WHAT YOU WILL DO:
Please restate exactly the lines of the data below, beginning with the line containing "lime round brick F9 level 1 -> none" and ending with the last line.
[Start of Attachment]
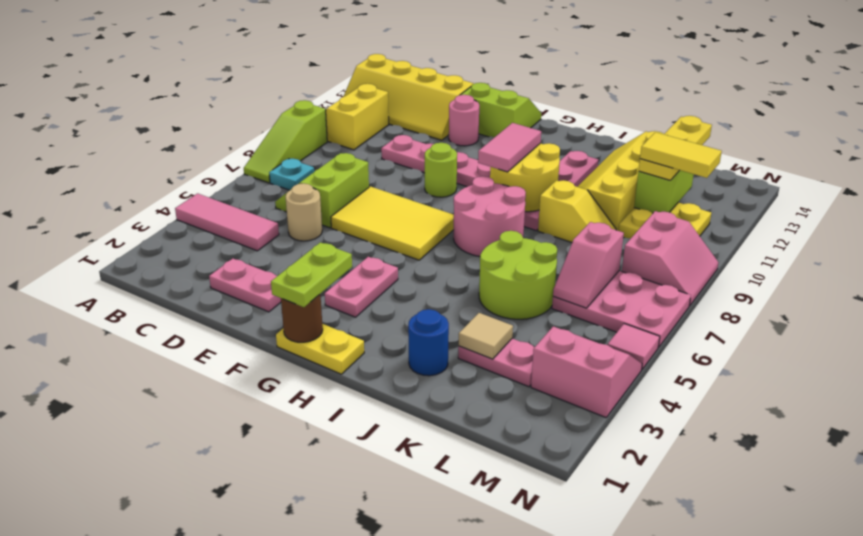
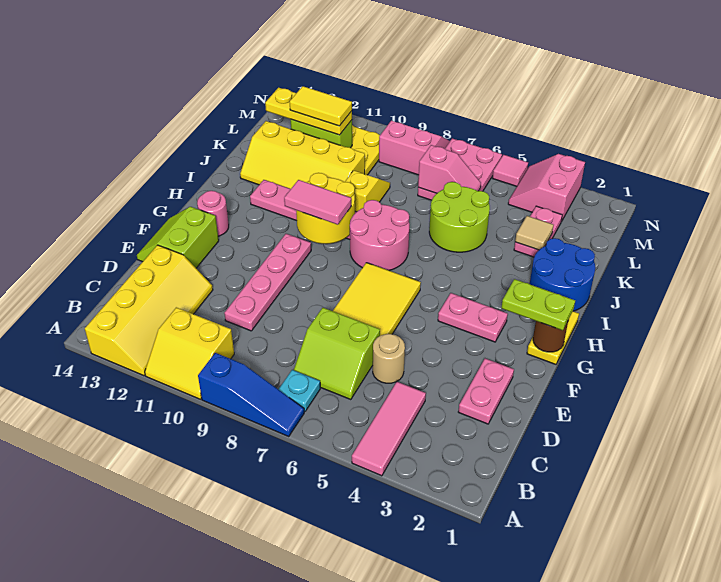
lime slope A7:A9 level 1 top 9 -> blue slope A7:A9 level 1 top 9
pink round brick E12 level 1 -> pink round brick G13 level 1
lime round brick F9 level 1 -> none
blue round brick J2 level 1 -> blue round brick I1:J2 level 1
yellow tile L11:M11 level 4 -> yellow tile L11:L12 level 4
[End of Attachment]
SOLUTION FOR THIS TASK:
lime round brick F9 level 1 -> none
blue round brick J2 level 1 -> blue round brick I1:J2 level 1
yellow tile L11:M11 level 4 -> yellow tile L11:L12 level 4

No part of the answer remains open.